PROBLEM | Extract the final stretch of the data: the line that contains "IC1: UTC386 -> JRC386" and every line after it, unaltered, and no other lines.

Dataset items
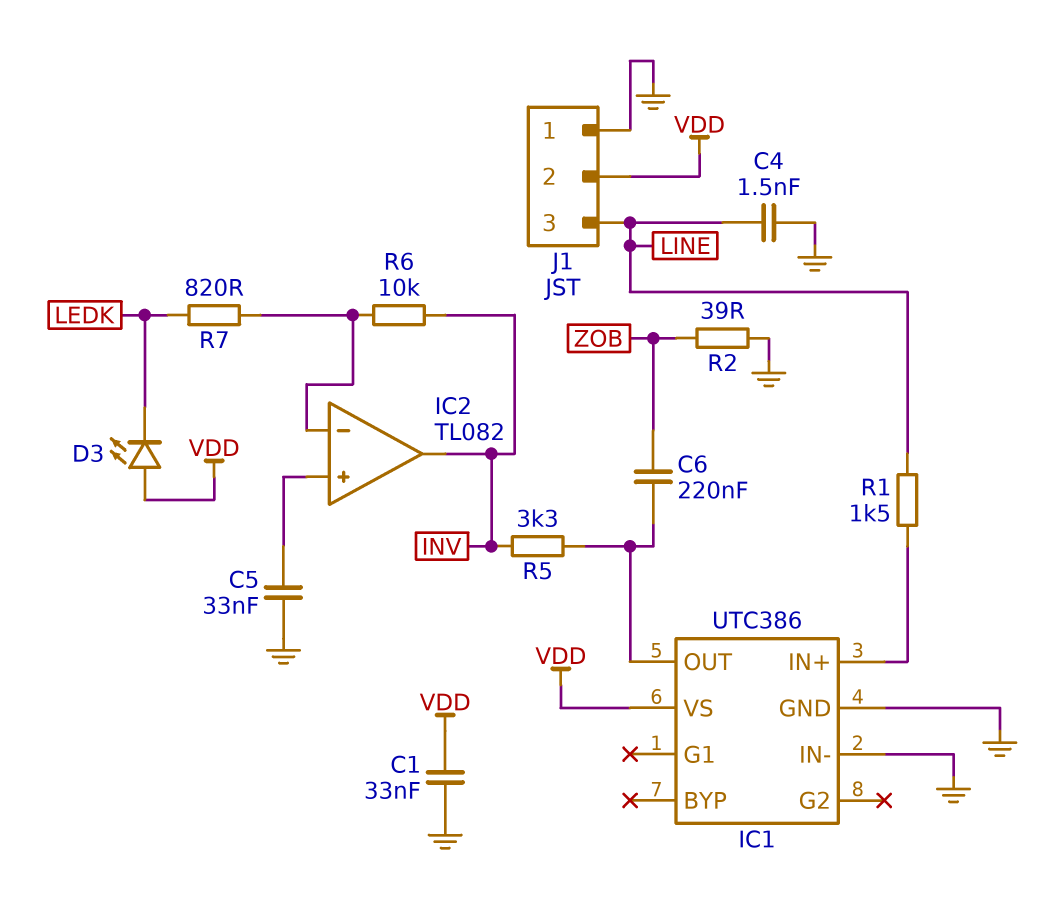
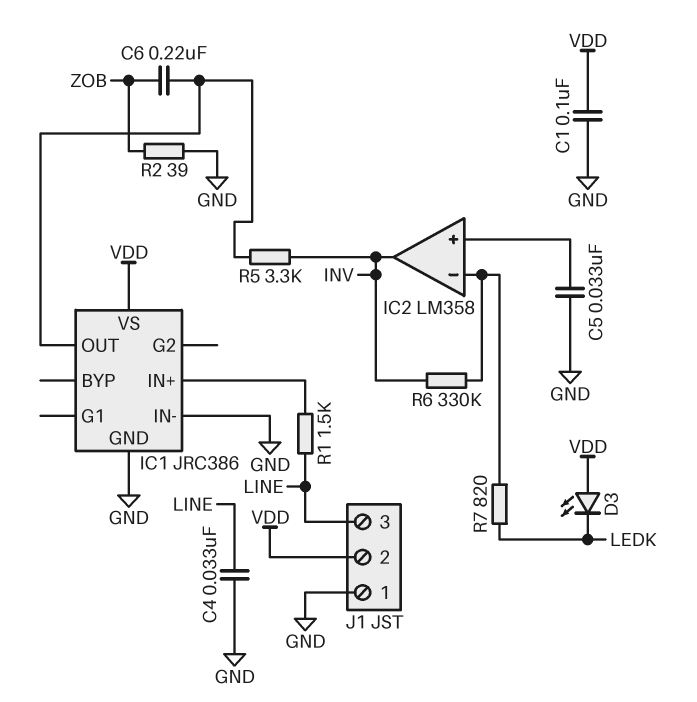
C1: 33nF (GND, VDD) -> 100nF (GND, VDD)
C4: 1.5nF (GND, LINE) -> 33nF (GND, LINE)
IC1: UTC386 -> JRC386
IC2: TL082 -> LM358
R6: 10k (IC2/in-, INV) -> 330k (IC2/in-, INV)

RESULT FOR THIS EXERCISE |
IC1: UTC386 -> JRC386
IC2: TL082 -> LM358
R6: 10k (IC2/in-, INV) -> 330k (IC2/in-, INV)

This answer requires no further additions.